**EXERCISE REQUIREMENTS:** All entries are to be copied exactly, with pictures removed.

Coordinate-based change listings:
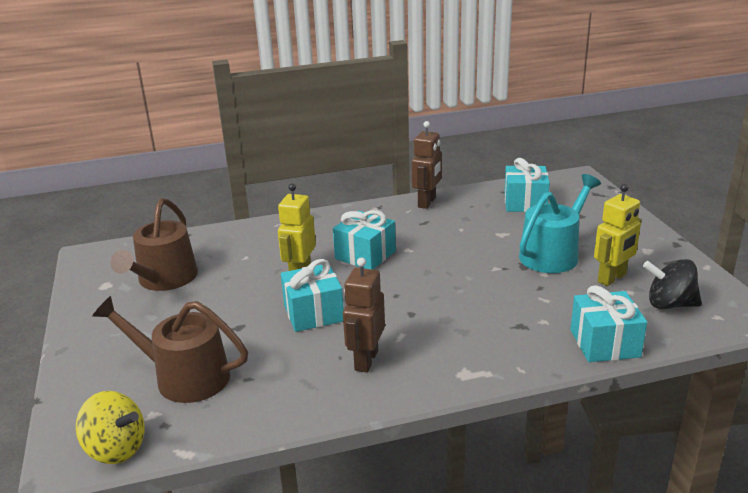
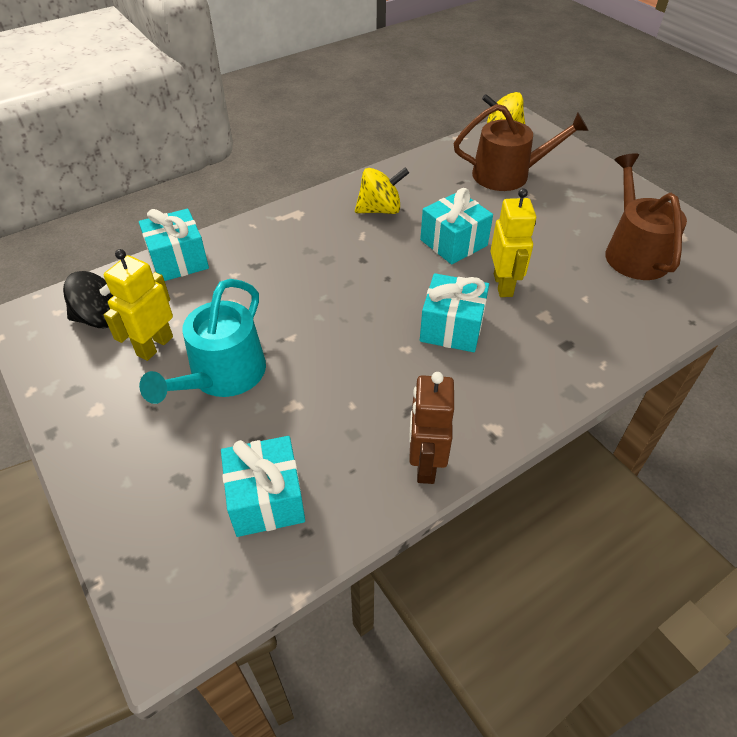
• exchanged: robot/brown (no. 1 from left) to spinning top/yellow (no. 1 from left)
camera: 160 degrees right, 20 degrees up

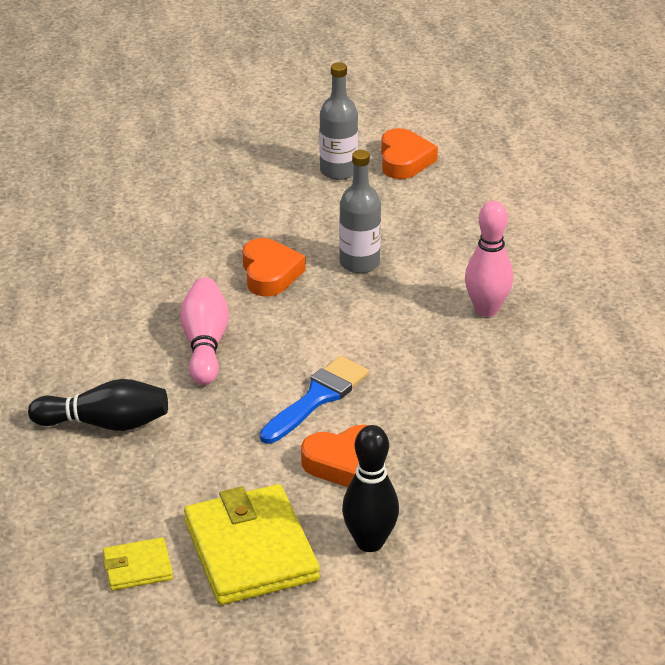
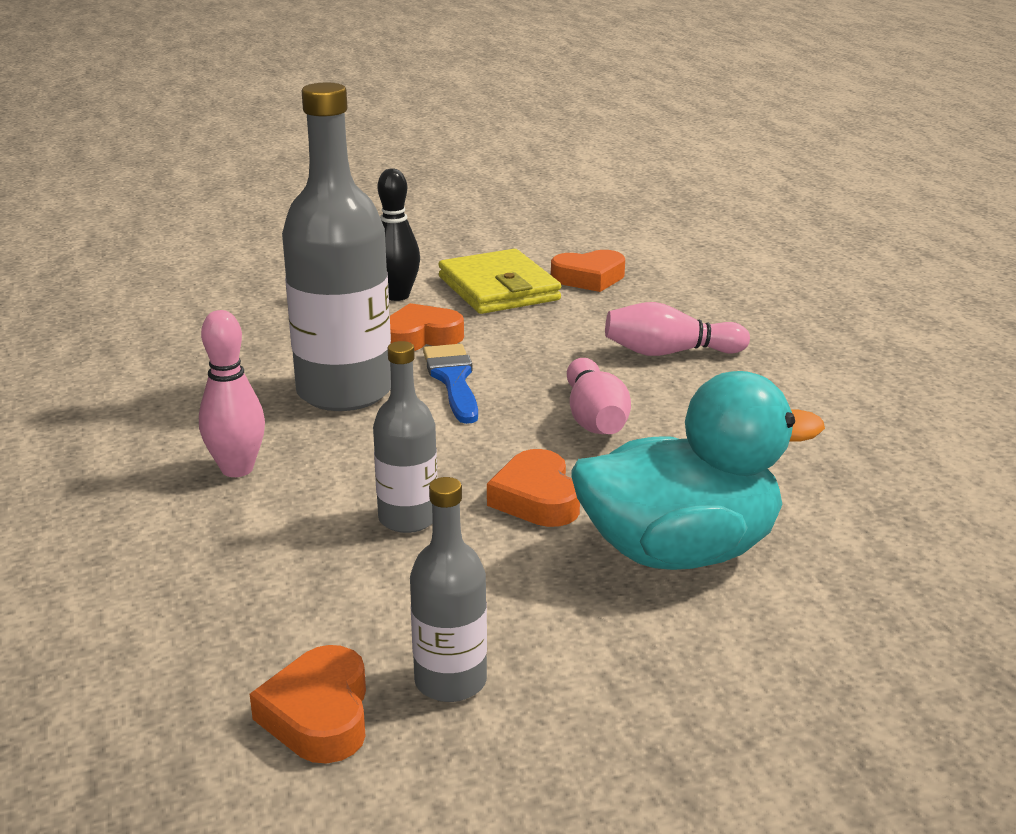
• spun: brush/blue 135 degrees clockwise
• colour: bowling pin/black (no. 1 from left) to bowling pin/pink (no. 3 from left)
• exchanged: wallet/yellow (no. 1 from left) to heart/orange (no. 4 from left)
• appeared: bottle/grey (no. 1 from left)
• appeared: duck/turquoise
camera: 175 degrees right, 10 degrees down

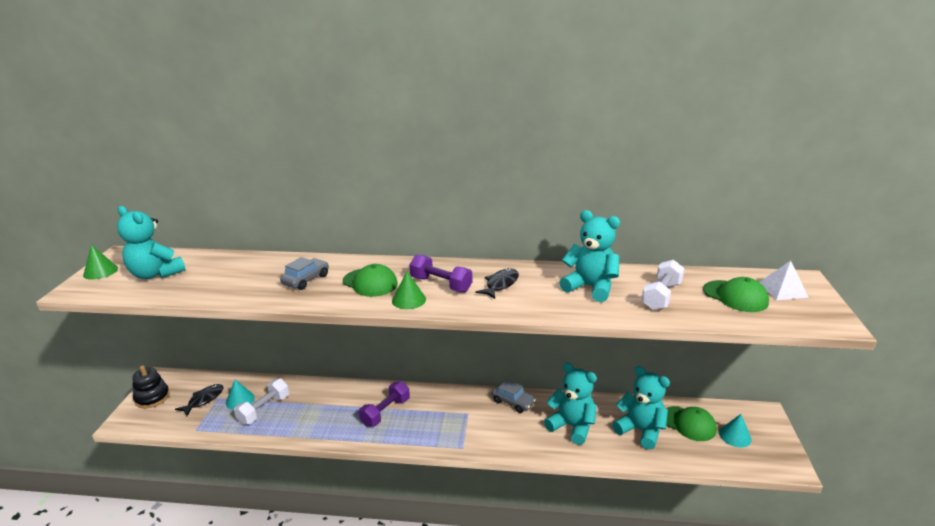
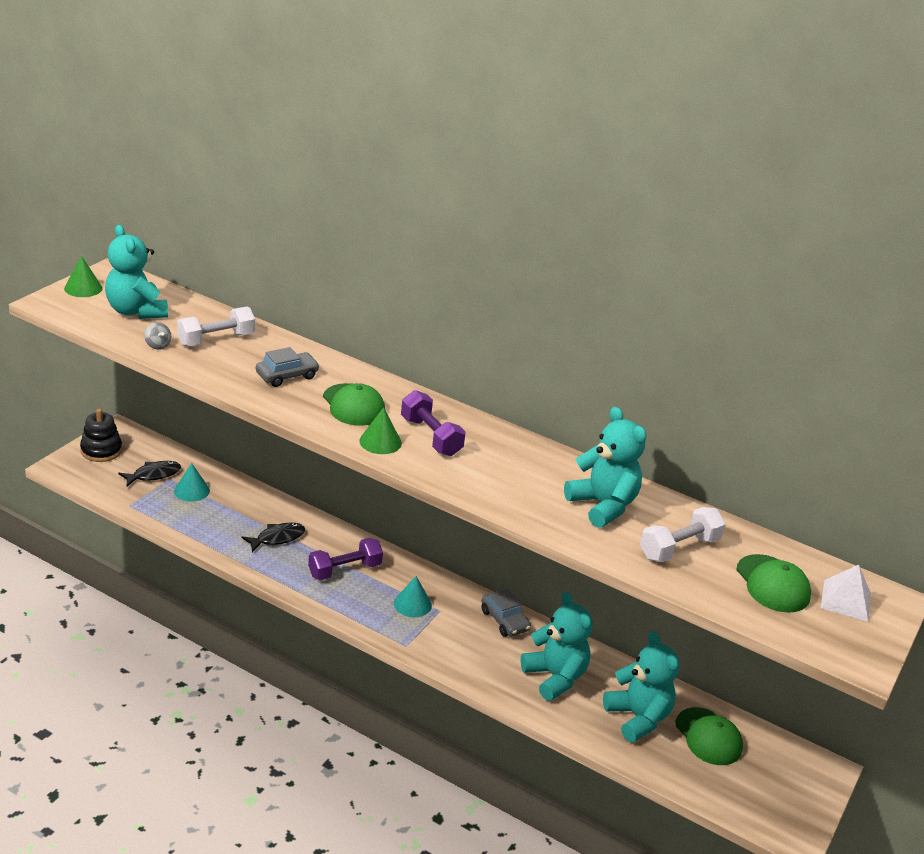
• relocated: fish/black (no. 2 from left)
• relocated: dumbbell/white (no. 1 from left)
• relocated: cone/turquoise (no. 2 from left)
• appeared: spinning top/grey
camera: 20 degrees right, 5 degrees up

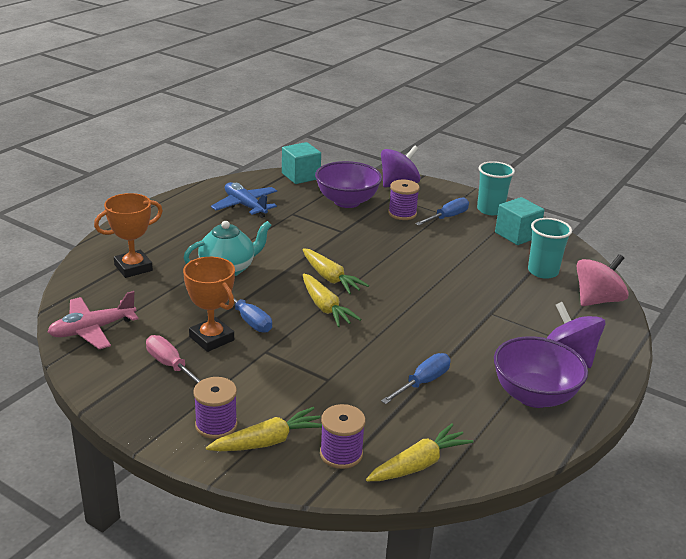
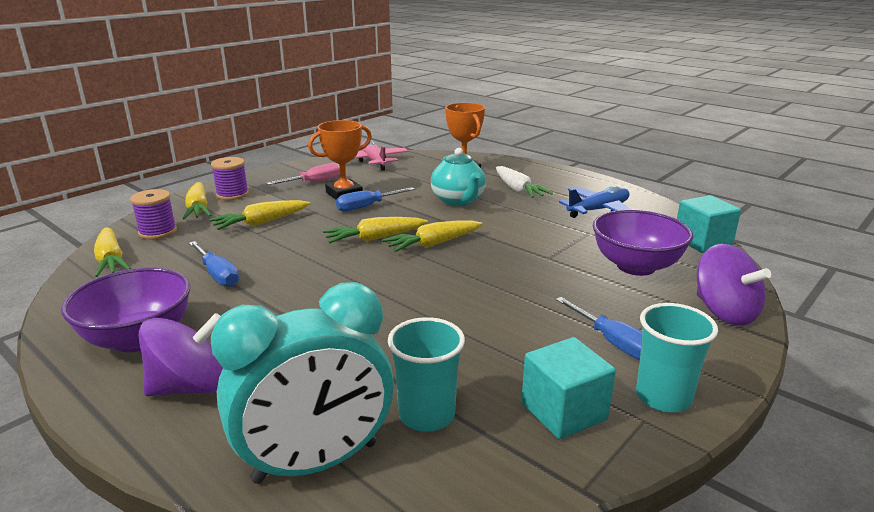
• missing: spool/purple (no. 3 from left)
• exchanged: spinning top/pink to clock/turquoise
• appeared: carrot/white
• appeared: carrot/yellow (no. 3 from left)
camera: 100 degrees right, 5 degrees down

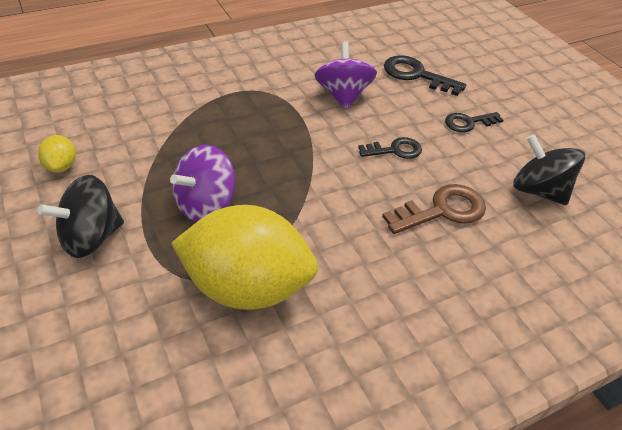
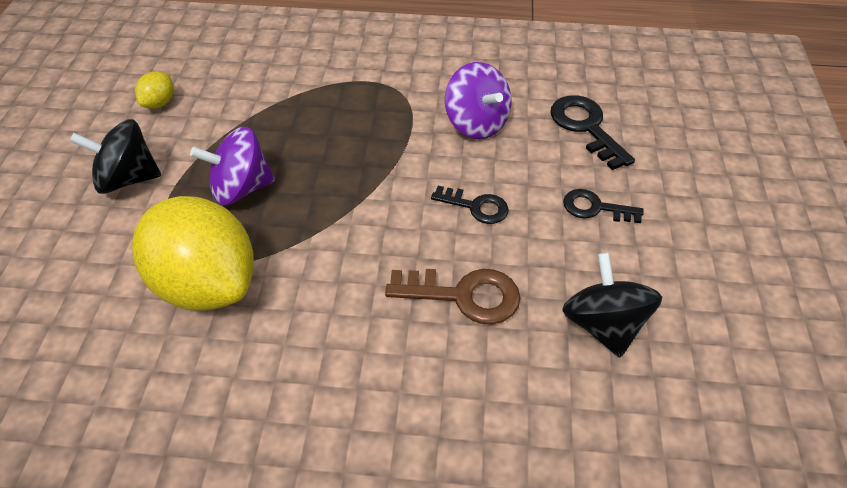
• spun: spinning top/purple (no. 2 from left) 120 degrees clockwise
camera: 35 degrees right, 5 degrees up

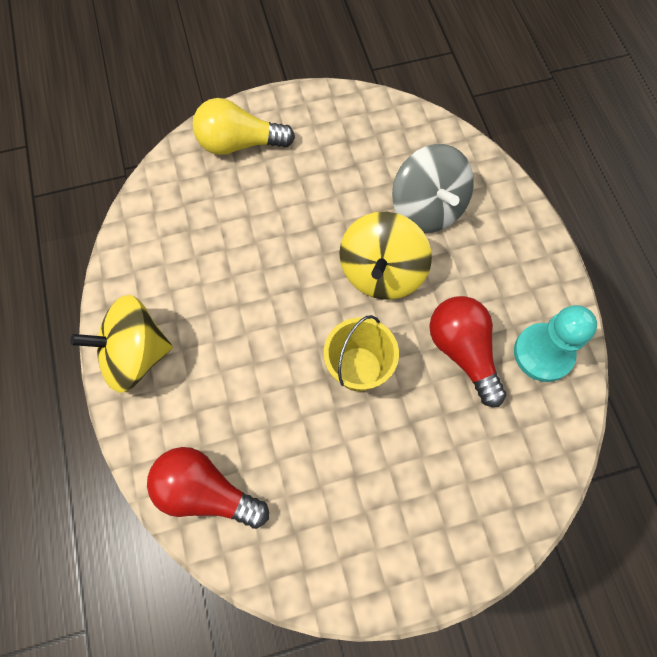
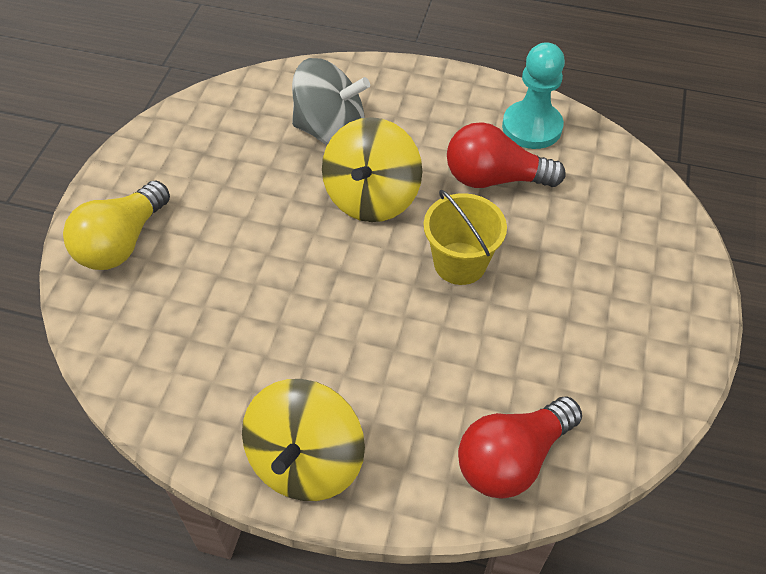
• spun: spinning top/yellow (no. 2 from left) 60 degrees clockwise
camera: 60 degrees left, 15 degrees down

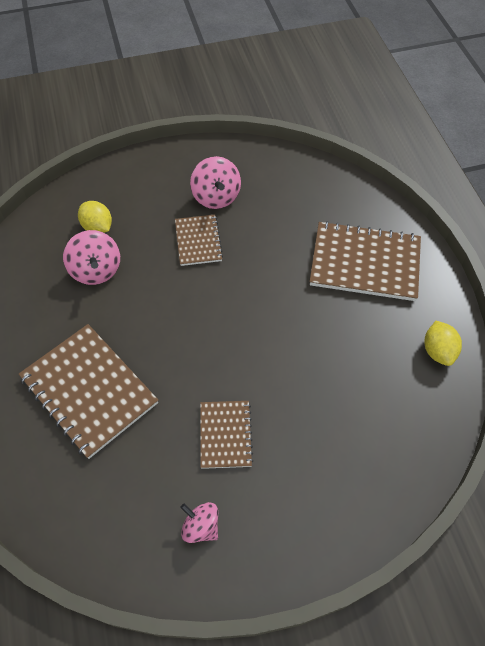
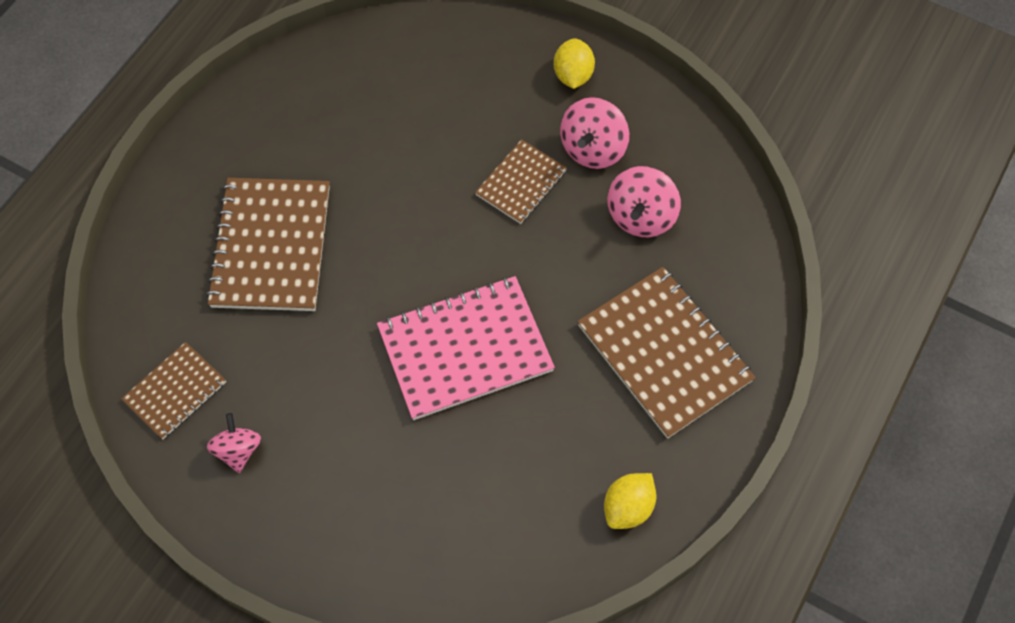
• relocated: lemon/yellow (no. 1 from left)
• relocated: spinning top/pink (no. 1 from left in the first image) to spinning top/pink (no. 3 from left)
• relocated: notebook/brown (no. 3 from left in the first image) to notebook/brown (no. 1 from left)
• appeared: notebook/pink
camera: 45 degrees right, 5 degrees up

**SOLUTION TO THIS TASK:**
• exchanged: robot/brown (no. 1 from left) to spinning top/yellow (no. 1 from left)
camera: 160 degrees right, 20 degrees up

• spun: brush/blue 135 degrees clockwise
• colour: bowling pin/black (no. 1 from left) to bowling pin/pink (no. 3 from left)
• exchanged: wallet/yellow (no. 1 from left) to heart/orange (no. 4 from left)
• appeared: bottle/grey (no. 1 from left)
• appeared: duck/turquoise
camera: 175 degrees right, 10 degrees down

• relocated: fish/black (no. 2 from left)
• relocated: dumbbell/white (no. 1 from left)
• relocated: cone/turquoise (no. 2 from left)
• appeared: spinning top/grey
camera: 20 degrees right, 5 degrees up

• missing: spool/purple (no. 3 from left)
• exchanged: spinning top/pink to clock/turquoise
• appeared: carrot/white
• appeared: carrot/yellow (no. 3 from left)
camera: 100 degrees right, 5 degrees down

• spun: spinning top/purple (no. 2 from left) 120 degrees clockwise
camera: 35 degrees right, 5 degrees up

• spun: spinning top/yellow (no. 2 from left) 60 degrees clockwise
camera: 60 degrees left, 15 degrees down

• relocated: lemon/yellow (no. 1 from left)
• relocated: spinning top/pink (no. 1 from left in the first image) to spinning top/pink (no. 3 from left)
• relocated: notebook/brown (no. 3 from left in the first image) to notebook/brown (no. 1 from left)
• appeared: notebook/pink
camera: 45 degrees right, 5 degrees up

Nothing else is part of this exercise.